▸ **Problem statement**: Your answer should consist only of the line with "removed,orange bowling pin,<497" and the lines after it, reproduced exactly through the end of the entries below.

:::::

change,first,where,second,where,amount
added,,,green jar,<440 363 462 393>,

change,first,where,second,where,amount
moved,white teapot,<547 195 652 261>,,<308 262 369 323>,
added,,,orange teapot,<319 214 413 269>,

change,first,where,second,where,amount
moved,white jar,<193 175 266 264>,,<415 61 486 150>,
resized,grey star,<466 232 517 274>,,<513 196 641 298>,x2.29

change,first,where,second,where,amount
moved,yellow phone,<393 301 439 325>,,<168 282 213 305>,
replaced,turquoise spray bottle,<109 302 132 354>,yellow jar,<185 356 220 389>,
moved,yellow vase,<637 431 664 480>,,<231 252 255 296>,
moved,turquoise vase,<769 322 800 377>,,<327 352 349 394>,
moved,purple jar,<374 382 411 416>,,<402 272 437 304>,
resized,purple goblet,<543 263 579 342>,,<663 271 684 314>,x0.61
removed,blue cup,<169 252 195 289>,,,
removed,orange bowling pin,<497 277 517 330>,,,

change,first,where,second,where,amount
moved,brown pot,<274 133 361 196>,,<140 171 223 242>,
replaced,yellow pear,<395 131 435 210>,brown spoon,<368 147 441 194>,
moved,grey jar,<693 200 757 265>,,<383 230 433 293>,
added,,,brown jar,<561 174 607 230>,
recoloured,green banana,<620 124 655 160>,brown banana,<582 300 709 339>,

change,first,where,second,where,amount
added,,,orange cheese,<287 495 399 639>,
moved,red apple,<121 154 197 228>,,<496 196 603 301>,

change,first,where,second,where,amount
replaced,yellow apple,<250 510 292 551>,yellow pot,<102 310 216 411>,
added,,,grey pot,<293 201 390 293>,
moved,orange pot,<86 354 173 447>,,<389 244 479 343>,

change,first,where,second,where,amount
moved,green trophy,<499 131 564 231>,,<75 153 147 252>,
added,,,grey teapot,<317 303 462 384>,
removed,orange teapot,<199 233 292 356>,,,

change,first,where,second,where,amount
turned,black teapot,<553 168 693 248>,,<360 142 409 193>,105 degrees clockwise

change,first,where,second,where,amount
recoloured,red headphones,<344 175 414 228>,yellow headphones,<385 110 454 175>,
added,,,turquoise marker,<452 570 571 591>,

:::::

▸ **Response to the task**:
removed,orange bowling pin,<497 277 517 330>,,,

change,first,where,second,where,amount
moved,brown pot,<274 133 361 196>,,<140 171 223 242>,
replaced,yellow pear,<395 131 435 210>,brown spoon,<368 147 441 194>,
moved,grey jar,<693 200 757 265>,,<383 230 433 293>,
added,,,brown jar,<561 174 607 230>,
recoloured,green banana,<620 124 655 160>,brown banana,<582 300 709 339>,

change,first,where,second,where,amount
added,,,orange cheese,<287 495 399 639>,
moved,red apple,<121 154 197 228>,,<496 196 603 301>,

change,first,where,second,where,amount
replaced,yellow apple,<250 510 292 551>,yellow pot,<102 310 216 411>,
added,,,grey pot,<293 201 390 293>,
moved,orange pot,<86 354 173 447>,,<389 244 479 343>,

change,first,where,second,where,amount
moved,green trophy,<499 131 564 231>,,<75 153 147 252>,
added,,,grey teapot,<317 303 462 384>,
removed,orange teapot,<199 233 292 356>,,,

change,first,where,second,where,amount
turned,black teapot,<553 168 693 248>,,<360 142 409 193>,105 degrees clockwise

change,first,where,second,where,amount
recoloured,red headphones,<344 175 414 228>,yellow headphones,<385 110 454 175>,
added,,,turquoise marker,<452 570 571 591>,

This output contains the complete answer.